▸ HOW TO COMPLETE THIS TASK
Extract every entry word for word. Skip the pictures.

▸ GIVEN ENTRIES
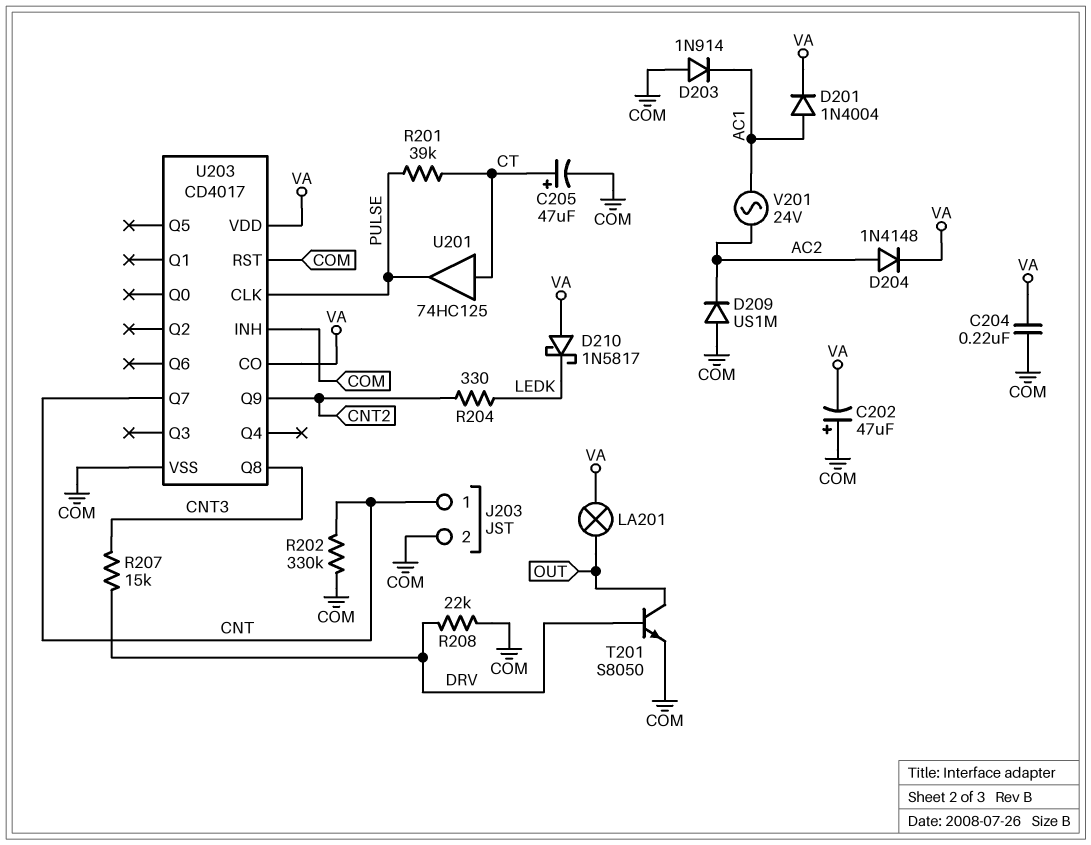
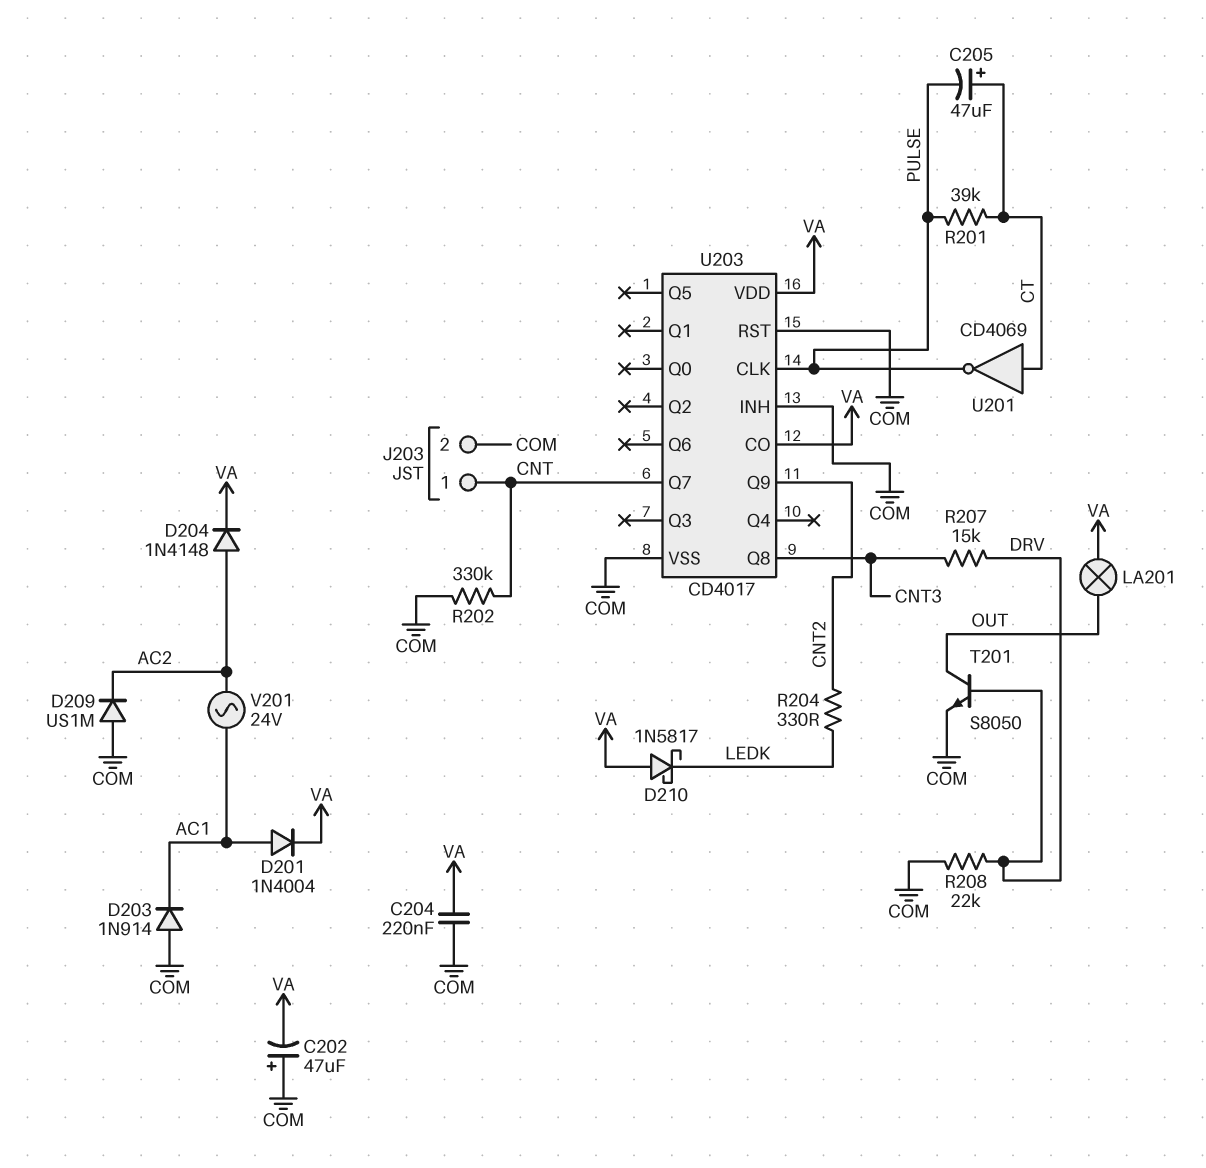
C205: 47uF (plus CT, minus COM) -> 47uF (plus CT, minus PULSE)
U201: buffer 74HC125 (in CT, out PULSE) -> NOT CD4069 (in CT, out PULSE)

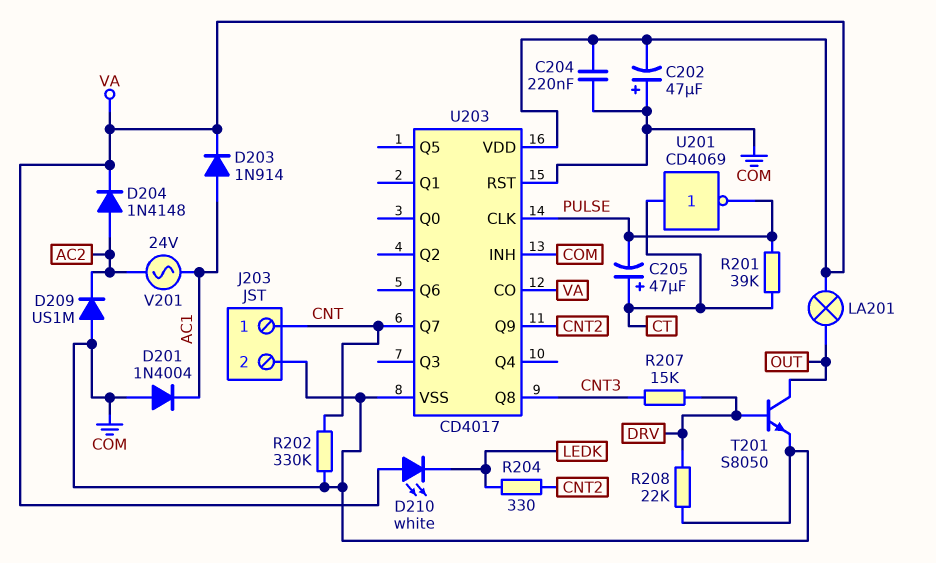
D201: diode 1N4004 (A AC1, K VA) -> diode 1N4004 (A COM, K AC1)
D203: diode 1N914 (A COM, K AC1) -> diode 1N914 (A AC1, K VA)
D210: schottky 1N5817 (A VA, K LEDK) -> LED white (A VA, K LEDK)

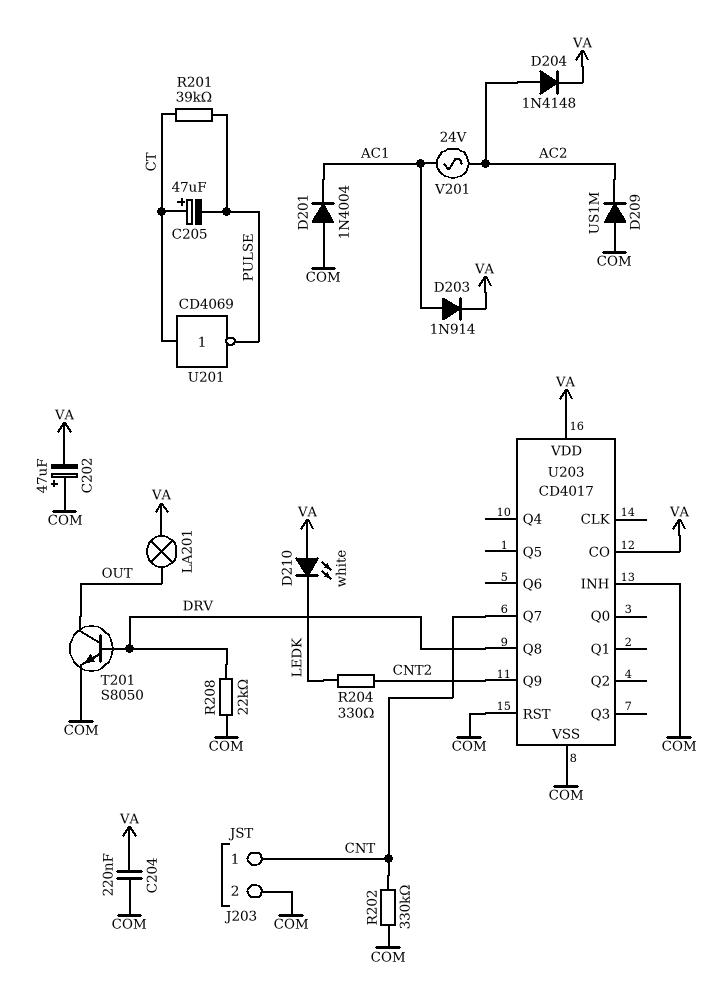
R207: 15k (CNT3, DRV) -> none
U203 pin CLK: PULSE -> none
U203 pin Q8: CNT3 -> DRV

▸ RESPONSE BELOW
C205: 47uF (plus CT, minus COM) -> 47uF (plus CT, minus PULSE)
U201: buffer 74HC125 (in CT, out PULSE) -> NOT CD4069 (in CT, out PULSE)

D201: diode 1N4004 (A AC1, K VA) -> diode 1N4004 (A COM, K AC1)
D203: diode 1N914 (A COM, K AC1) -> diode 1N914 (A AC1, K VA)
D210: schottky 1N5817 (A VA, K LEDK) -> LED white (A VA, K LEDK)

R207: 15k (CNT3, DRV) -> none
U203 pin CLK: PULSE -> none
U203 pin Q8: CNT3 -> DRV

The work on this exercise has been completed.